ASSIGNED TASK: Lines from the one containing "(741, 595) = (195, 438): purple" to the end of the entries below must be reproduced exactly, with both end lines kept and no other line added.

Items from a data source
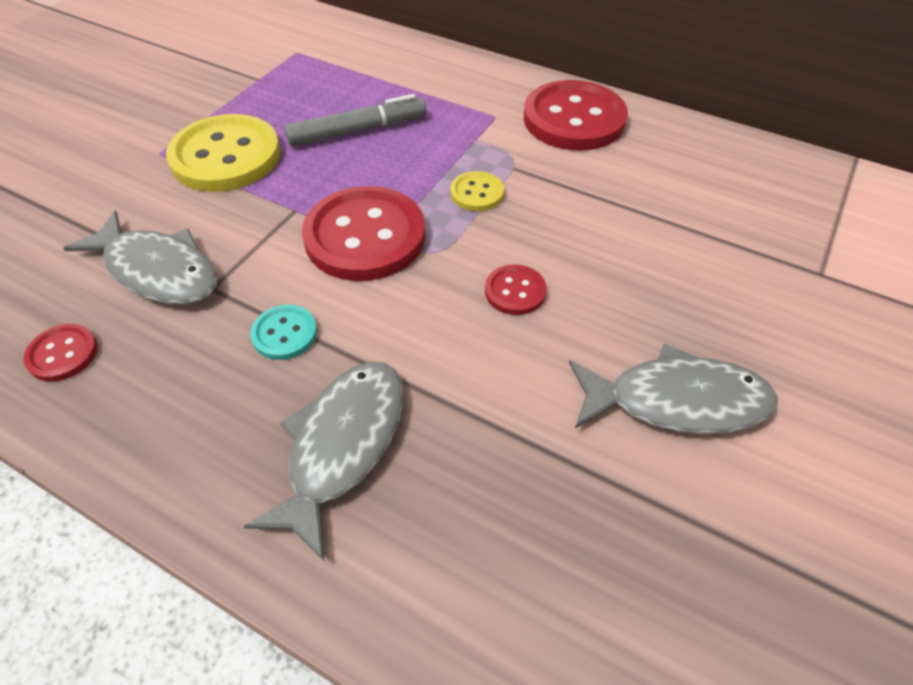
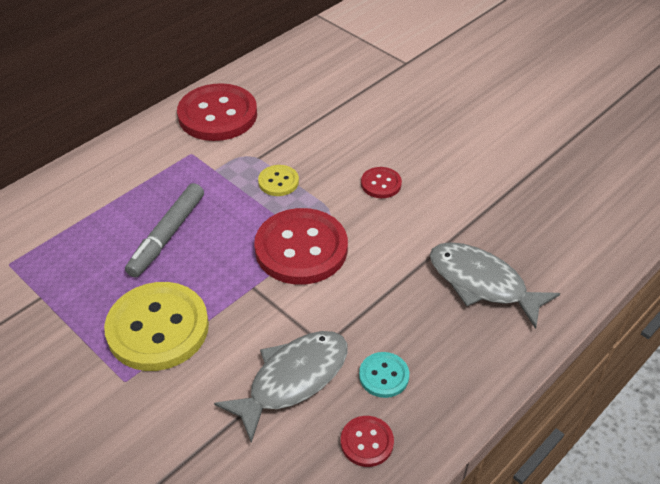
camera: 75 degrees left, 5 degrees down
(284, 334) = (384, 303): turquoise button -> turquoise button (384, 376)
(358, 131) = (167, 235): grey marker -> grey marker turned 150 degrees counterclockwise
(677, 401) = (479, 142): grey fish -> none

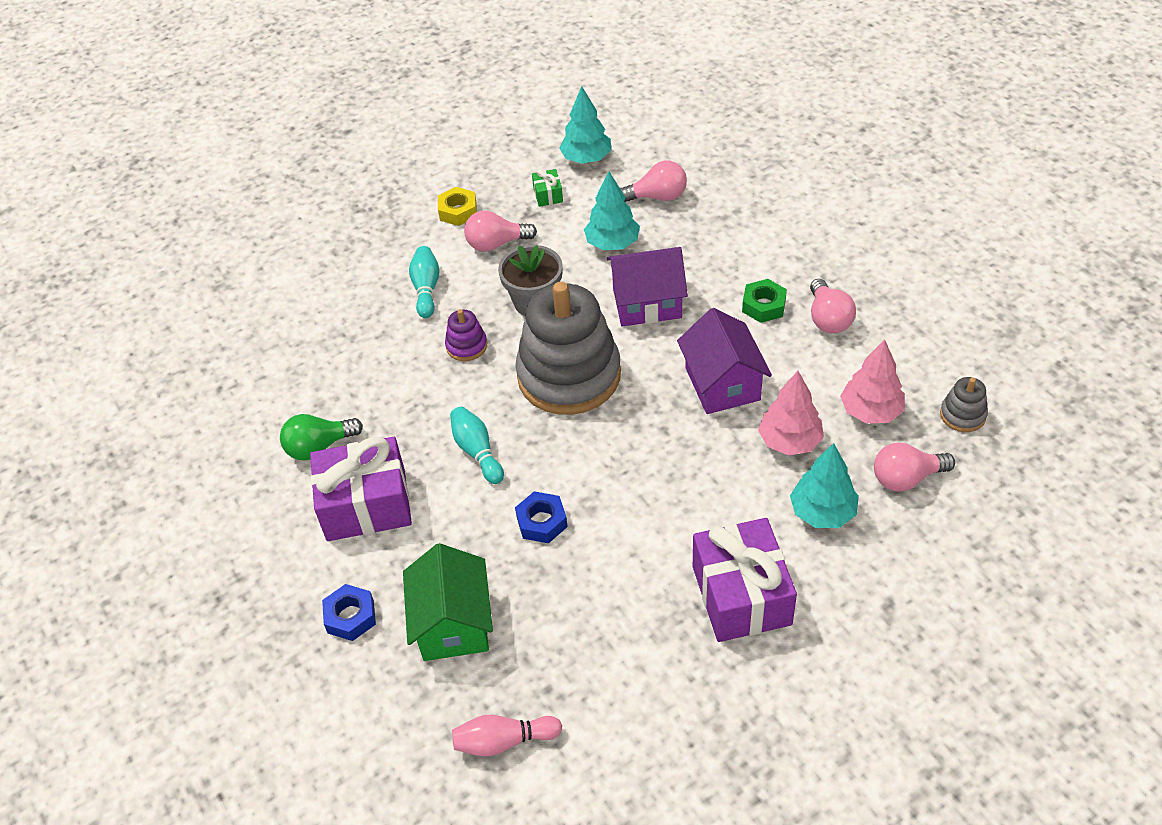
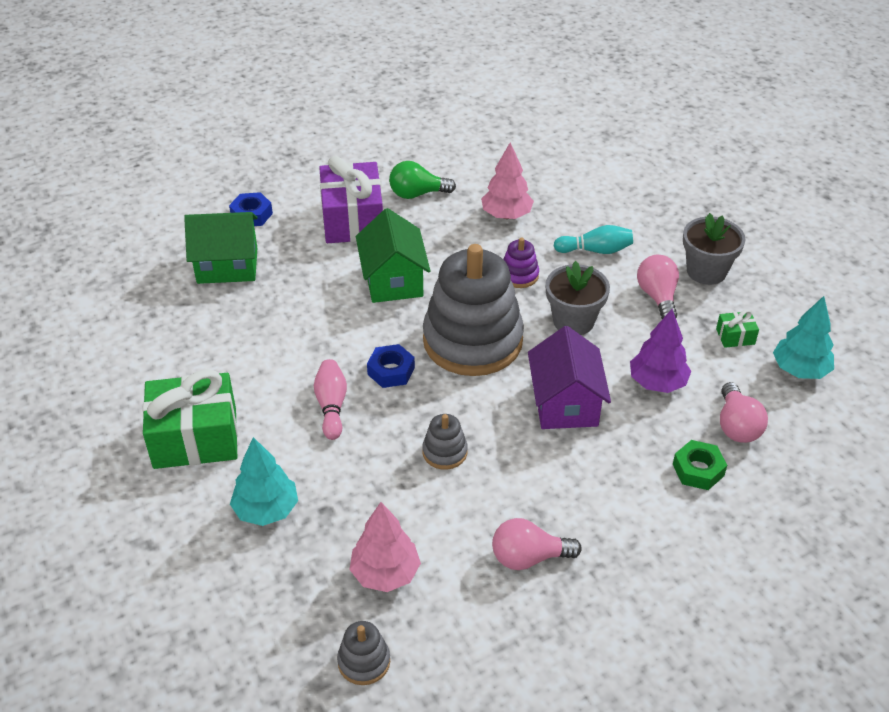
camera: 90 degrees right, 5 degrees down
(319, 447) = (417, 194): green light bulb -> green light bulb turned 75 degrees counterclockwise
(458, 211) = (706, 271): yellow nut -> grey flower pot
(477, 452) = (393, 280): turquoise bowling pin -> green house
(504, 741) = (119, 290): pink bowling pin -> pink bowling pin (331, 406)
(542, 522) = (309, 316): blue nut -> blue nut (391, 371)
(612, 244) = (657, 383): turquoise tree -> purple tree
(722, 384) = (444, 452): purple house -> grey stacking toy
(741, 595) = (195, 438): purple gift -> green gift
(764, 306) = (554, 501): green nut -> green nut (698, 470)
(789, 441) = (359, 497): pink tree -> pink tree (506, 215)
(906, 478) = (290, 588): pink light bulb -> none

TASK ANSWER:
(741, 595) = (195, 438): purple gift -> green gift
(764, 306) = (554, 501): green nut -> green nut (698, 470)
(789, 441) = (359, 497): pink tree -> pink tree (506, 215)
(906, 478) = (290, 588): pink light bulb -> none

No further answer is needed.